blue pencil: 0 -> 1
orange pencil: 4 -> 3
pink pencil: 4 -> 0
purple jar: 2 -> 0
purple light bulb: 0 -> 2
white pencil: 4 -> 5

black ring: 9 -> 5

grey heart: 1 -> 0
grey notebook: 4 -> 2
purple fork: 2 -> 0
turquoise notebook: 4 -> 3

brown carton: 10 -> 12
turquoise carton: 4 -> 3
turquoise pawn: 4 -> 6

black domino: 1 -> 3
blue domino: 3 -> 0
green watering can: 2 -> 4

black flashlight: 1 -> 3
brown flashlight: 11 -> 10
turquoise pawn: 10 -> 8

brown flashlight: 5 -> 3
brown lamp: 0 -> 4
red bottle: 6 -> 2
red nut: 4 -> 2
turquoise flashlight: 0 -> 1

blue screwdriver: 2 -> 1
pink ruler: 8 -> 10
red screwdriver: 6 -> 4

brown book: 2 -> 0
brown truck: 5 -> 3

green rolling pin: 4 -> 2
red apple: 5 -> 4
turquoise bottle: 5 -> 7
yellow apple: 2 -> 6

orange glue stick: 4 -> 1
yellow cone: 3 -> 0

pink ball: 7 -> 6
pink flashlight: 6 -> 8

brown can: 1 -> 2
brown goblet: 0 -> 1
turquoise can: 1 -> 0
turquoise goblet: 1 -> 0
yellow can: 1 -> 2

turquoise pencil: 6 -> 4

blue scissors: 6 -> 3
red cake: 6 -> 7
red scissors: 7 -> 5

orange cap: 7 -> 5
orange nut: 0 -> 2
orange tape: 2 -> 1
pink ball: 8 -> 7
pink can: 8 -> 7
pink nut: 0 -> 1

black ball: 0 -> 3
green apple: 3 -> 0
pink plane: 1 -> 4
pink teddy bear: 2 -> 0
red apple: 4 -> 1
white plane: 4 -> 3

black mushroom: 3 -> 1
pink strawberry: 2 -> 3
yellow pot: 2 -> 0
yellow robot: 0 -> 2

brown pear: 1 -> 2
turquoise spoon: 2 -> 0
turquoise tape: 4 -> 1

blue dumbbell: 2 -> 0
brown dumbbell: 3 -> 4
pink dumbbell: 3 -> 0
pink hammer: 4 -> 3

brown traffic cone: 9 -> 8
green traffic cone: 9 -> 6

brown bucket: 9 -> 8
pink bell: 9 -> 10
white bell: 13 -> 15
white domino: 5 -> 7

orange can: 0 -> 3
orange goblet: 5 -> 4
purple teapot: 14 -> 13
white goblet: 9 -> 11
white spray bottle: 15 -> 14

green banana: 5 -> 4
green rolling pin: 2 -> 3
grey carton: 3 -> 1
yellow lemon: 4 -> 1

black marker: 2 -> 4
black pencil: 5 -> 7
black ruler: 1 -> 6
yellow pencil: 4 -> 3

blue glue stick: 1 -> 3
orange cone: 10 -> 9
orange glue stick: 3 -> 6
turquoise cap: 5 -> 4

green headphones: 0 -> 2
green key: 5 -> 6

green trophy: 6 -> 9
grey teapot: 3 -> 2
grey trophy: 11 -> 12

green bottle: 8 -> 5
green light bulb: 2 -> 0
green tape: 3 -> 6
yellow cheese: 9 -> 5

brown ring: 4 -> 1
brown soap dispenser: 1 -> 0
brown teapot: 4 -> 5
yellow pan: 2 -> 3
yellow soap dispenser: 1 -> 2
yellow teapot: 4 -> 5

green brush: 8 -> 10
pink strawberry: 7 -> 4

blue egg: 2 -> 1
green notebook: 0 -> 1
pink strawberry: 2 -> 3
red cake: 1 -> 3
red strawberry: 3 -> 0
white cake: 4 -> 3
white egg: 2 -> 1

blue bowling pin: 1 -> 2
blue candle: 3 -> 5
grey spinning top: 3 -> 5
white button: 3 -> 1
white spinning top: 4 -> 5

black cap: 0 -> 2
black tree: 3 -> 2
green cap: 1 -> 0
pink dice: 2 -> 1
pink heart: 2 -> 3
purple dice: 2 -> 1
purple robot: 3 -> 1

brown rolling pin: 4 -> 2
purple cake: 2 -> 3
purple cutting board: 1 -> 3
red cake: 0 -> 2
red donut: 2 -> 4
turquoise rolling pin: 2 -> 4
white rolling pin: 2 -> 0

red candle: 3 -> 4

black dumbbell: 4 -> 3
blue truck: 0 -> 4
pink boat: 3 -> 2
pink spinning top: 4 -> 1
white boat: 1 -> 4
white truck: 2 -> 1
★ ★ ★ ★ ★ ★ ★
## [Task requirements]
The requested output is the line holding "yellow teapot: 4 -> 5" and every line after it up to the last line of the listing, exactly, with nothing else.

## [Exercise response]
yellow teapot: 4 -> 5

green brush: 8 -> 10
pink strawberry: 7 -> 4

blue egg: 2 -> 1
green notebook: 0 -> 1
pink strawberry: 2 -> 3
red cake: 1 -> 3
red strawberry: 3 -> 0
white cake: 4 -> 3
white egg: 2 -> 1

blue bowling pin: 1 -> 2
blue candle: 3 -> 5
grey spinning top: 3 -> 5
white button: 3 -> 1
white spinning top: 4 -> 5

black cap: 0 -> 2
black tree: 3 -> 2
green cap: 1 -> 0
pink dice: 2 -> 1
pink heart: 2 -> 3
purple dice: 2 -> 1
purple robot: 3 -> 1

brown rolling pin: 4 -> 2
purple cake: 2 -> 3
purple cutting board: 1 -> 3
red cake: 0 -> 2
red donut: 2 -> 4
turquoise rolling pin: 2 -> 4
white rolling pin: 2 -> 0

red candle: 3 -> 4

black dumbbell: 4 -> 3
blue truck: 0 -> 4
pink boat: 3 -> 2
pink spinning top: 4 -> 1
white boat: 1 -> 4
white truck: 2 -> 1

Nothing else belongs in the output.